● COLLECTED MATERIAL
_ _ _ _

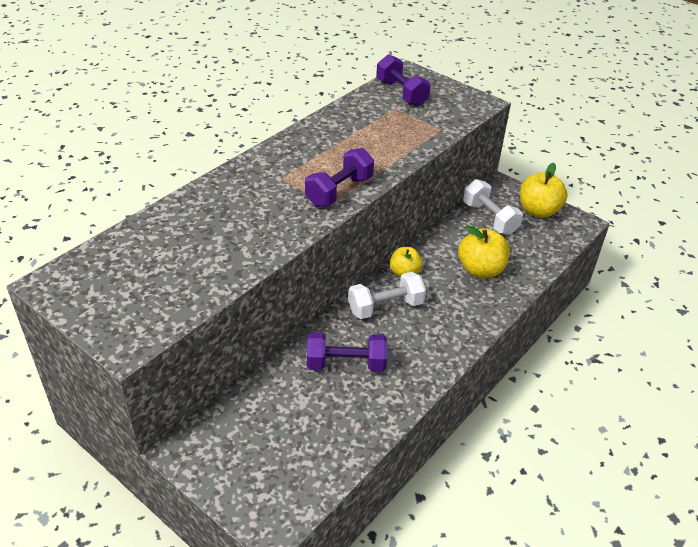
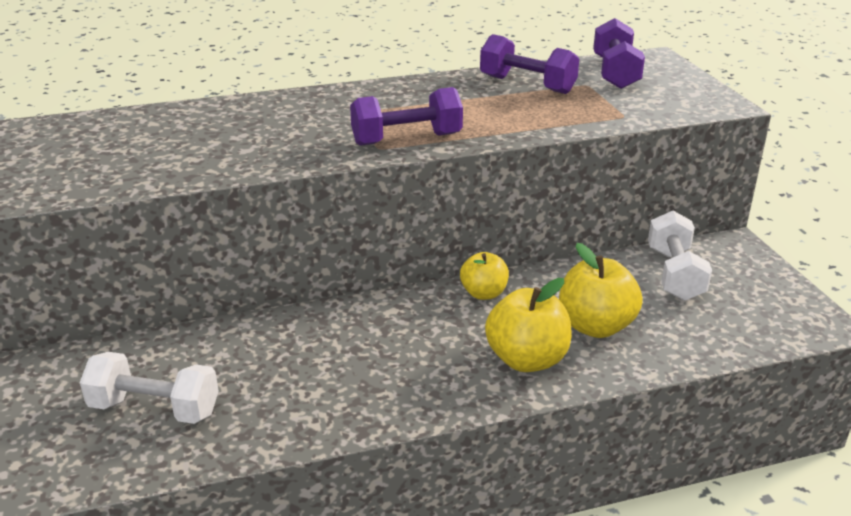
camera: 35 degrees right, 10 degrees down
(346, 364) = (298, 360): purple dumbbell -> purple dumbbell (527, 85)
(385, 307) = (416, 320): white dumbbell -> white dumbbell (154, 409)
(538, 211) = (764, 289): yellow apple -> yellow apple (527, 359)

_ _ _ _

● WORK TO COMPLETE
Select every line of the material above holding the word "dumbbell" and copy it.

● EXPECTED ANSWER
(346, 364) = (298, 360): purple dumbbell -> purple dumbbell (527, 85)
(385, 307) = (416, 320): white dumbbell -> white dumbbell (154, 409)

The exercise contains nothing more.